Job item =>
Each line that contains the word "shoe" is to be copied from the records below.
Top of Exercise data
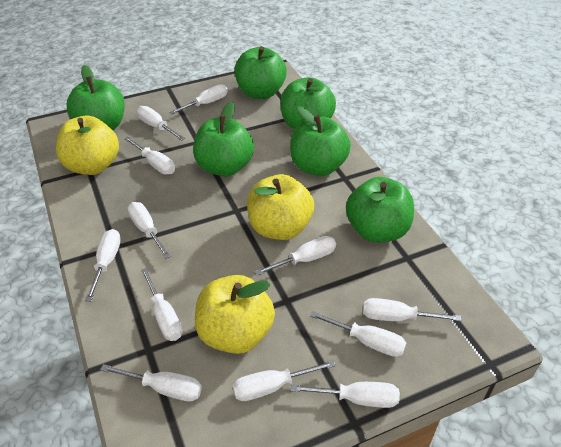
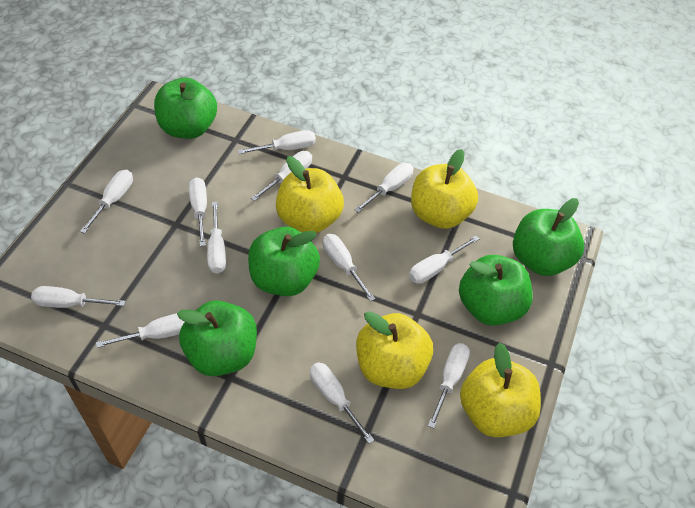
green apple: [67,65,125,130] [193,102,254,177] [235,46,287,99] [280,77,336,130] [290,106,351,176] [346,177,414,243] = 6 -> [154,78,217,139] [177,300,257,376] [248,227,320,296] [459,255,533,326] [513,198,584,276] = 5
yellow apple: [56,116,119,175] [195,275,275,354] [247,174,314,240] = 3 -> [276,156,344,233] [356,311,433,389] [411,149,478,229] [460,342,541,437] = 4

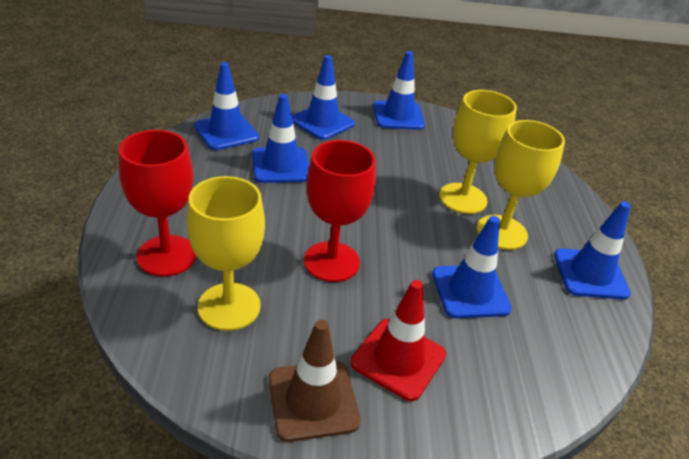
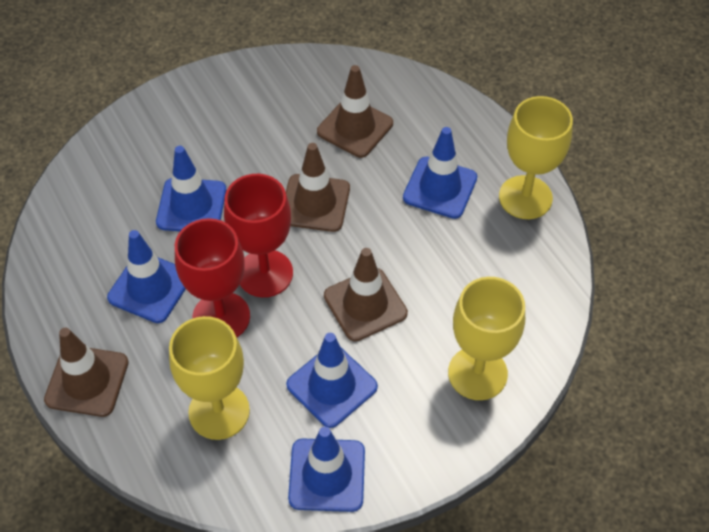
blue traffic cone: [194,62,259,150] [252,94,309,183] [292,55,355,140] [373,51,425,130] [432,216,512,318] [554,202,631,300] = 6 -> [107,230,186,323] [156,146,226,231] [286,333,378,428] [288,427,365,512] [403,127,477,219] = 5
brown traffic cone: [269,320,361,442] = 1 -> [44,328,129,417] [286,143,350,232] [317,65,393,158] [324,248,408,341] = 4
red traffic cone: [351,280,446,401] = 1 -> none = 0

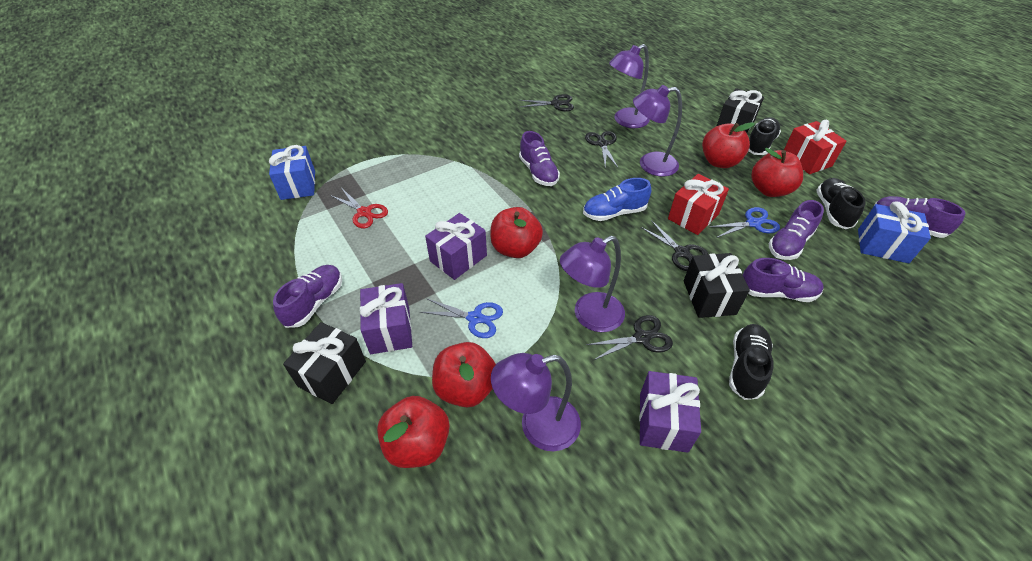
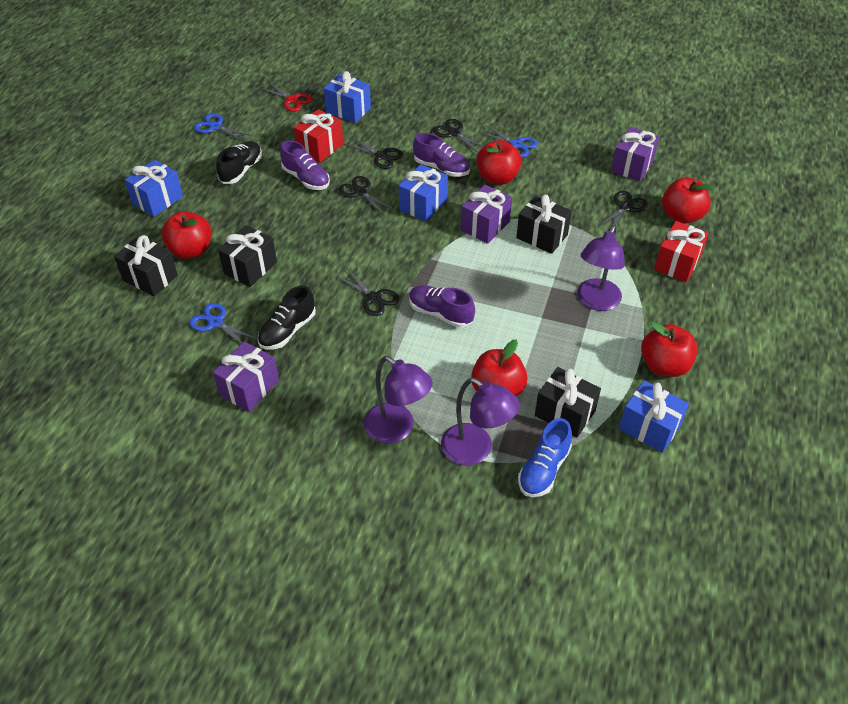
black gift: [283,322,366,404] [684,253,750,318] [717,88,764,133] = 3 -> [114,235,178,296] [218,225,277,287] [516,195,572,254] [535,367,601,438] = 4
black scissors: [519,94,574,111] [585,131,618,168] [586,315,673,360] [640,220,709,271] = 4 -> [336,268,399,316] [338,176,395,215] [344,137,403,169] [433,119,484,153] [597,191,648,227] = 5
black shoe: [729,324,774,400] [748,117,781,155] [816,178,865,229] = 3 -> [216,141,262,184] [258,286,316,350] = 2
blue gift: [269,145,315,200] [858,201,931,263] = 2 -> [125,160,183,217] [324,71,371,123] [399,164,448,222] [619,380,689,453] = 4
blue scissors: [420,298,503,338] [709,207,780,238] = 2 -> [189,303,257,344] [194,113,252,142] [478,125,538,157] = 3
purple lamp: [491,353,581,451] [560,236,625,332] [609,44,650,128] [633,85,682,177] = 4 -> [364,356,433,443] [441,378,520,465] [577,225,625,311] = 3
purple shoe: [273,265,342,328] [519,131,560,186] [743,258,823,302] [769,200,824,260] [874,196,966,238] = 5 -> [280,140,330,190] [409,285,475,328] [413,133,470,177] = 3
Bottom of Exercise data
Answer box =>
black shoe: [729,324,774,400] [748,117,781,155] [816,178,865,229] = 3 -> [216,141,262,184] [258,286,316,350] = 2
purple shoe: [273,265,342,328] [519,131,560,186] [743,258,823,302] [769,200,824,260] [874,196,966,238] = 5 -> [280,140,330,190] [409,285,475,328] [413,133,470,177] = 3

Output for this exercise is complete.